Extracted material →
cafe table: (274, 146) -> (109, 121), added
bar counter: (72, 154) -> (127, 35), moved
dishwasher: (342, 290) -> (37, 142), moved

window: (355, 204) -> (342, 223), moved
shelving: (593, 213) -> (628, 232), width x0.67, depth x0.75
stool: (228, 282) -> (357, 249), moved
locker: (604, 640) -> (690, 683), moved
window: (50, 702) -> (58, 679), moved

==

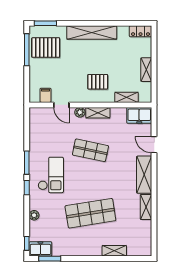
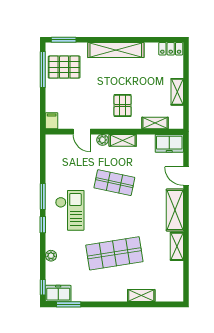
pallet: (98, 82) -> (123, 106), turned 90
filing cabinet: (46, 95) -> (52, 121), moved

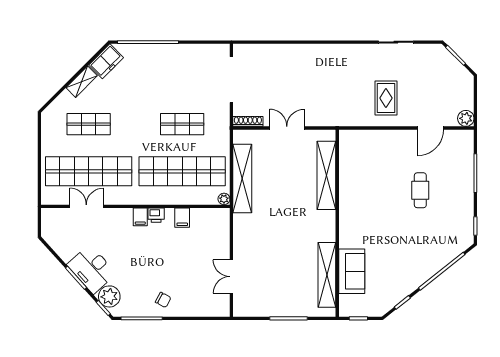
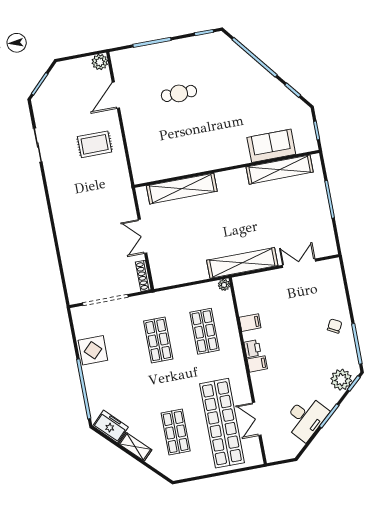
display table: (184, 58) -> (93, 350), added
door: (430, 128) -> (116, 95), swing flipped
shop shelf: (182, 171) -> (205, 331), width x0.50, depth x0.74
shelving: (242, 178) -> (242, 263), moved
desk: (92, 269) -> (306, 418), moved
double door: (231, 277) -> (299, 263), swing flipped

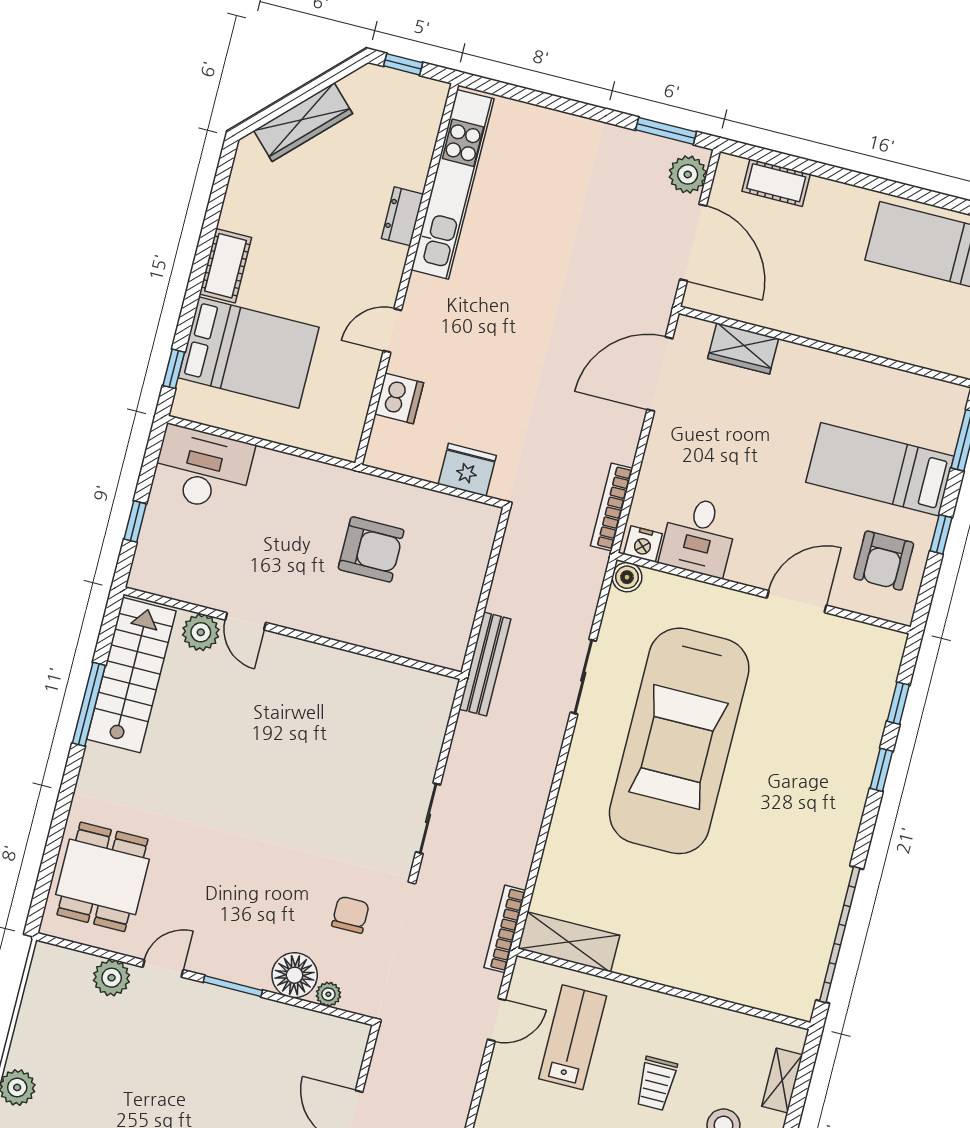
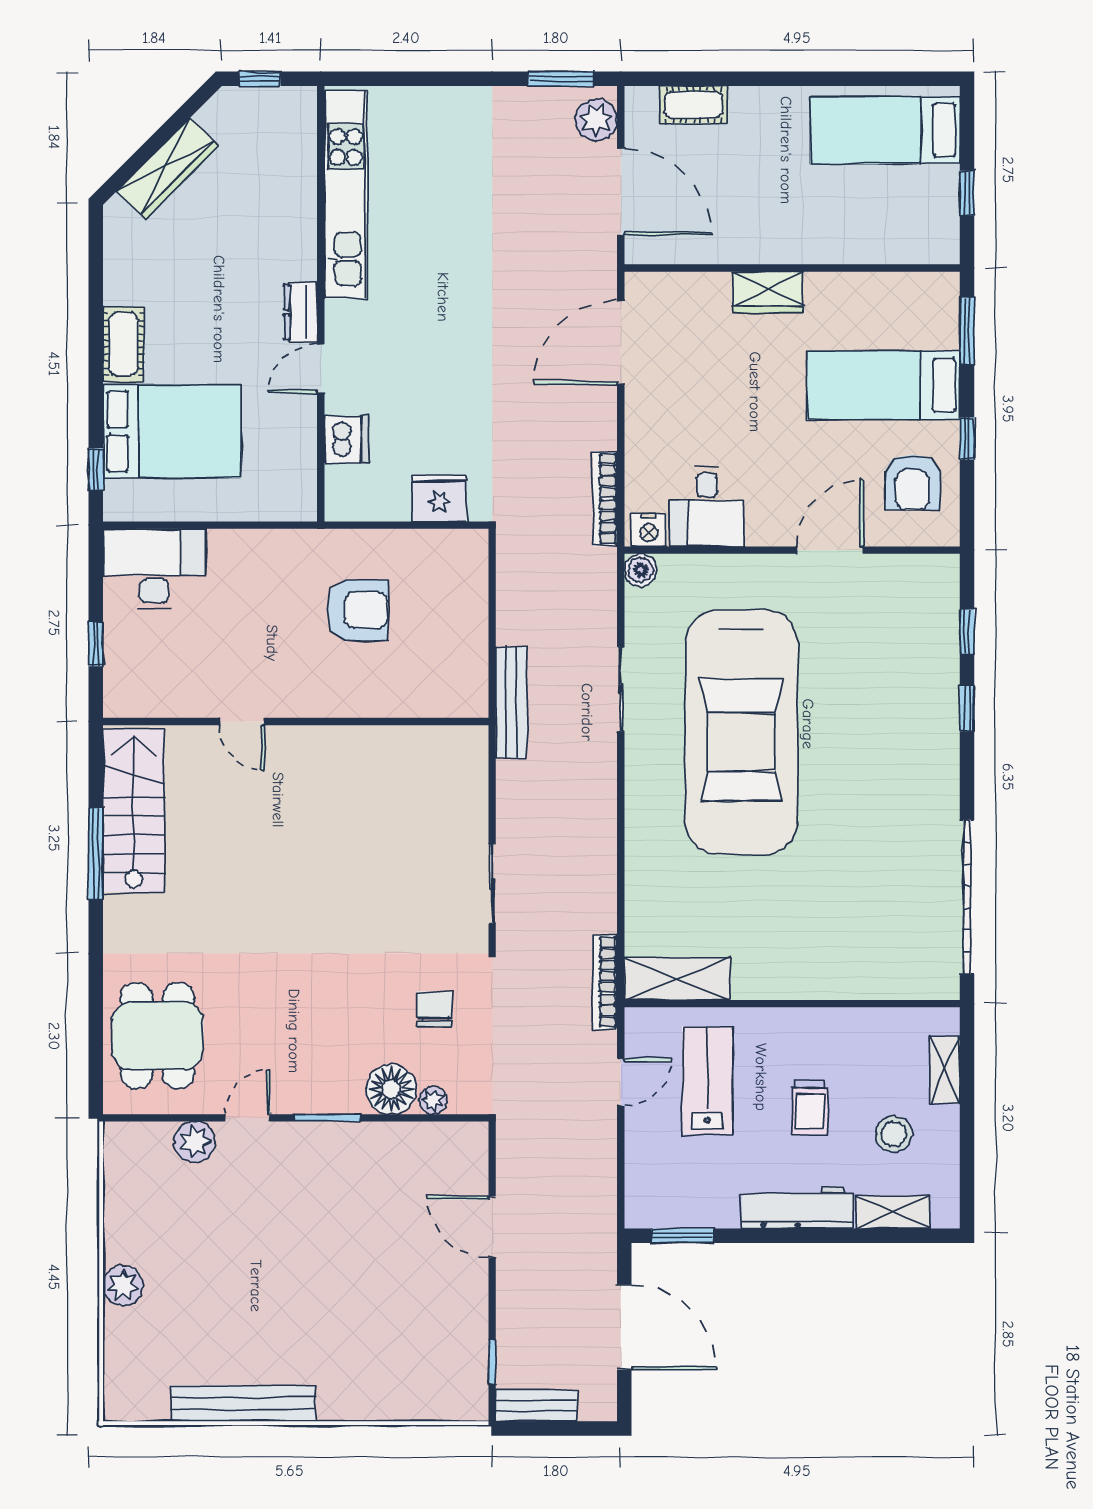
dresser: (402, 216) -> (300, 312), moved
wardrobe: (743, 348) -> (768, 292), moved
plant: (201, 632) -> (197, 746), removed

Exercise aim → Look through the listing above. Pick out each line with "width" and copy it.

Solution for this problem →
shelving: (593, 213) -> (628, 232), width x0.67, depth x0.75
shop shelf: (182, 171) -> (205, 331), width x0.50, depth x0.74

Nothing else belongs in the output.